Colored object listings.
*** Block opens ***
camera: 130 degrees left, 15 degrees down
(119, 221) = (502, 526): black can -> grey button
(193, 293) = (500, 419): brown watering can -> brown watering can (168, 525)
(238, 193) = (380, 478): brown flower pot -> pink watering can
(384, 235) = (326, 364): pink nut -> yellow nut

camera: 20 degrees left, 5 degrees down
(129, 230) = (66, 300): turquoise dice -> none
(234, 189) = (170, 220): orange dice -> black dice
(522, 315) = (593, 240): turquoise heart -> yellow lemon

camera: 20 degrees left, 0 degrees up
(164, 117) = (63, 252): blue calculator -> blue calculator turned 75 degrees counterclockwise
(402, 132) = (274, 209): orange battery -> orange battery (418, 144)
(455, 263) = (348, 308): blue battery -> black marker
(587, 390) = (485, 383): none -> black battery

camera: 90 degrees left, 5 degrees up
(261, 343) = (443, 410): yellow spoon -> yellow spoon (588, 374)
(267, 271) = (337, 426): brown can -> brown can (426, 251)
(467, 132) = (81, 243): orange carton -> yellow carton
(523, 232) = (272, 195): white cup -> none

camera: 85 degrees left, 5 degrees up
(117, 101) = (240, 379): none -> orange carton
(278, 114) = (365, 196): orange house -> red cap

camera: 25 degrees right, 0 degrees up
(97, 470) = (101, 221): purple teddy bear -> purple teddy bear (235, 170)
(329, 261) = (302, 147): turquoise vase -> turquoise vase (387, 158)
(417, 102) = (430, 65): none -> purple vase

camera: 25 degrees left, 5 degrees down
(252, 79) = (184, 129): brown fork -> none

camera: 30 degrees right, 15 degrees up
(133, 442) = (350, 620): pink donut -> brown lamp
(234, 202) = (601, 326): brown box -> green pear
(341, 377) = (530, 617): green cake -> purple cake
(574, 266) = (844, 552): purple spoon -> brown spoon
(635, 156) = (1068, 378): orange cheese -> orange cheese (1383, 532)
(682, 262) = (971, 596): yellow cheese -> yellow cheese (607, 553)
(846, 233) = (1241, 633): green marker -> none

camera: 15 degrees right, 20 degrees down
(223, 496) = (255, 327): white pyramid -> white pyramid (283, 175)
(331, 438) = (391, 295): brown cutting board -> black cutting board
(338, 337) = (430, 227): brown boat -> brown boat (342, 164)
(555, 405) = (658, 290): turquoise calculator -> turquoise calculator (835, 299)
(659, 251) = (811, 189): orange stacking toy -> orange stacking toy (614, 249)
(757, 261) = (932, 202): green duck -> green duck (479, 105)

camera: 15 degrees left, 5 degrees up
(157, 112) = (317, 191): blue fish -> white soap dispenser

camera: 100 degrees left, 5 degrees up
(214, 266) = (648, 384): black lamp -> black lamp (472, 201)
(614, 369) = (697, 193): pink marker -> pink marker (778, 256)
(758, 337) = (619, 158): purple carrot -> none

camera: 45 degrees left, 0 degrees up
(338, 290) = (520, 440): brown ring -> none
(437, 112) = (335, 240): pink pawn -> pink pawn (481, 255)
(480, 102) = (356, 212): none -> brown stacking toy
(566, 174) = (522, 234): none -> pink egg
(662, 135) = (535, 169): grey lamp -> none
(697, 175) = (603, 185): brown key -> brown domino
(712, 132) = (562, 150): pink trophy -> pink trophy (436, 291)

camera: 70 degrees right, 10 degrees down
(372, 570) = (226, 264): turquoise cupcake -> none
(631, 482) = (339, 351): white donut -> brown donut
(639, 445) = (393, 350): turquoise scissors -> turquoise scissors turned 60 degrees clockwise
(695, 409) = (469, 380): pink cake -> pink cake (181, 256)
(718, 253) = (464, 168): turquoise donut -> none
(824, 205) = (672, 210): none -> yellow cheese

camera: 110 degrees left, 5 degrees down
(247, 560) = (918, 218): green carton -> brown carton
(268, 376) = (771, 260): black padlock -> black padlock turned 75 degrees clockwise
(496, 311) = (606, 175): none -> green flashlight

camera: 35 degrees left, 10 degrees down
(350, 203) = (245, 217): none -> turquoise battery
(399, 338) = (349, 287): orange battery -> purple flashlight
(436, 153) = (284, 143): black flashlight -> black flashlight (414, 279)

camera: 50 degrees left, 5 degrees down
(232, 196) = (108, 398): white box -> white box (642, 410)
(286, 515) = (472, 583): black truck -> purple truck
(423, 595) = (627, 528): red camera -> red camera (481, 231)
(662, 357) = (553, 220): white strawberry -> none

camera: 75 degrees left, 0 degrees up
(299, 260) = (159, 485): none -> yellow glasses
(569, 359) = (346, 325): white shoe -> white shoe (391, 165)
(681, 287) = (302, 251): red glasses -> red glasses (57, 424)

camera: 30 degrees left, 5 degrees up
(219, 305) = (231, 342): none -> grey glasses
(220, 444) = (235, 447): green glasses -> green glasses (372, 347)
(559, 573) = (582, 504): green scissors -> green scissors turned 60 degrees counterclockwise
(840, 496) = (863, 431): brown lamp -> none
*** Block closes ***
Work to be completed. Every record must appear in the answer exactly as written.

Answer space.
camera: 130 degrees left, 15 degrees down
(119, 221) = (502, 526): black can -> grey button
(193, 293) = (500, 419): brown watering can -> brown watering can (168, 525)
(238, 193) = (380, 478): brown flower pot -> pink watering can
(384, 235) = (326, 364): pink nut -> yellow nut

camera: 20 degrees left, 5 degrees down
(129, 230) = (66, 300): turquoise dice -> none
(234, 189) = (170, 220): orange dice -> black dice
(522, 315) = (593, 240): turquoise heart -> yellow lemon

camera: 20 degrees left, 0 degrees up
(164, 117) = (63, 252): blue calculator -> blue calculator turned 75 degrees counterclockwise
(402, 132) = (274, 209): orange battery -> orange battery (418, 144)
(455, 263) = (348, 308): blue battery -> black marker
(587, 390) = (485, 383): none -> black battery

camera: 90 degrees left, 5 degrees up
(261, 343) = (443, 410): yellow spoon -> yellow spoon (588, 374)
(267, 271) = (337, 426): brown can -> brown can (426, 251)
(467, 132) = (81, 243): orange carton -> yellow carton
(523, 232) = (272, 195): white cup -> none

camera: 85 degrees left, 5 degrees up
(117, 101) = (240, 379): none -> orange carton
(278, 114) = (365, 196): orange house -> red cap

camera: 25 degrees right, 0 degrees up
(97, 470) = (101, 221): purple teddy bear -> purple teddy bear (235, 170)
(329, 261) = (302, 147): turquoise vase -> turquoise vase (387, 158)
(417, 102) = (430, 65): none -> purple vase

camera: 25 degrees left, 5 degrees down
(252, 79) = (184, 129): brown fork -> none

camera: 30 degrees right, 15 degrees up
(133, 442) = (350, 620): pink donut -> brown lamp
(234, 202) = (601, 326): brown box -> green pear
(341, 377) = (530, 617): green cake -> purple cake
(574, 266) = (844, 552): purple spoon -> brown spoon
(635, 156) = (1068, 378): orange cheese -> orange cheese (1383, 532)
(682, 262) = (971, 596): yellow cheese -> yellow cheese (607, 553)
(846, 233) = (1241, 633): green marker -> none

camera: 15 degrees right, 20 degrees down
(223, 496) = (255, 327): white pyramid -> white pyramid (283, 175)
(331, 438) = (391, 295): brown cutting board -> black cutting board
(338, 337) = (430, 227): brown boat -> brown boat (342, 164)
(555, 405) = (658, 290): turquoise calculator -> turquoise calculator (835, 299)
(659, 251) = (811, 189): orange stacking toy -> orange stacking toy (614, 249)
(757, 261) = (932, 202): green duck -> green duck (479, 105)

camera: 15 degrees left, 5 degrees up
(157, 112) = (317, 191): blue fish -> white soap dispenser

camera: 100 degrees left, 5 degrees up
(214, 266) = (648, 384): black lamp -> black lamp (472, 201)
(614, 369) = (697, 193): pink marker -> pink marker (778, 256)
(758, 337) = (619, 158): purple carrot -> none

camera: 45 degrees left, 0 degrees up
(338, 290) = (520, 440): brown ring -> none
(437, 112) = (335, 240): pink pawn -> pink pawn (481, 255)
(480, 102) = (356, 212): none -> brown stacking toy
(566, 174) = (522, 234): none -> pink egg
(662, 135) = (535, 169): grey lamp -> none
(697, 175) = (603, 185): brown key -> brown domino
(712, 132) = (562, 150): pink trophy -> pink trophy (436, 291)

camera: 70 degrees right, 10 degrees down
(372, 570) = (226, 264): turquoise cupcake -> none
(631, 482) = (339, 351): white donut -> brown donut
(639, 445) = (393, 350): turquoise scissors -> turquoise scissors turned 60 degrees clockwise
(695, 409) = (469, 380): pink cake -> pink cake (181, 256)
(718, 253) = (464, 168): turquoise donut -> none
(824, 205) = (672, 210): none -> yellow cheese

camera: 110 degrees left, 5 degrees down
(247, 560) = (918, 218): green carton -> brown carton
(268, 376) = (771, 260): black padlock -> black padlock turned 75 degrees clockwise
(496, 311) = (606, 175): none -> green flashlight

camera: 35 degrees left, 10 degrees down
(350, 203) = (245, 217): none -> turquoise battery
(399, 338) = (349, 287): orange battery -> purple flashlight
(436, 153) = (284, 143): black flashlight -> black flashlight (414, 279)

camera: 50 degrees left, 5 degrees down
(232, 196) = (108, 398): white box -> white box (642, 410)
(286, 515) = (472, 583): black truck -> purple truck
(423, 595) = (627, 528): red camera -> red camera (481, 231)
(662, 357) = (553, 220): white strawberry -> none

camera: 75 degrees left, 0 degrees up
(299, 260) = (159, 485): none -> yellow glasses
(569, 359) = (346, 325): white shoe -> white shoe (391, 165)
(681, 287) = (302, 251): red glasses -> red glasses (57, 424)

camera: 30 degrees left, 5 degrees up
(219, 305) = (231, 342): none -> grey glasses
(220, 444) = (235, 447): green glasses -> green glasses (372, 347)
(559, 573) = (582, 504): green scissors -> green scissors turned 60 degrees counterclockwise
(840, 496) = (863, 431): brown lamp -> none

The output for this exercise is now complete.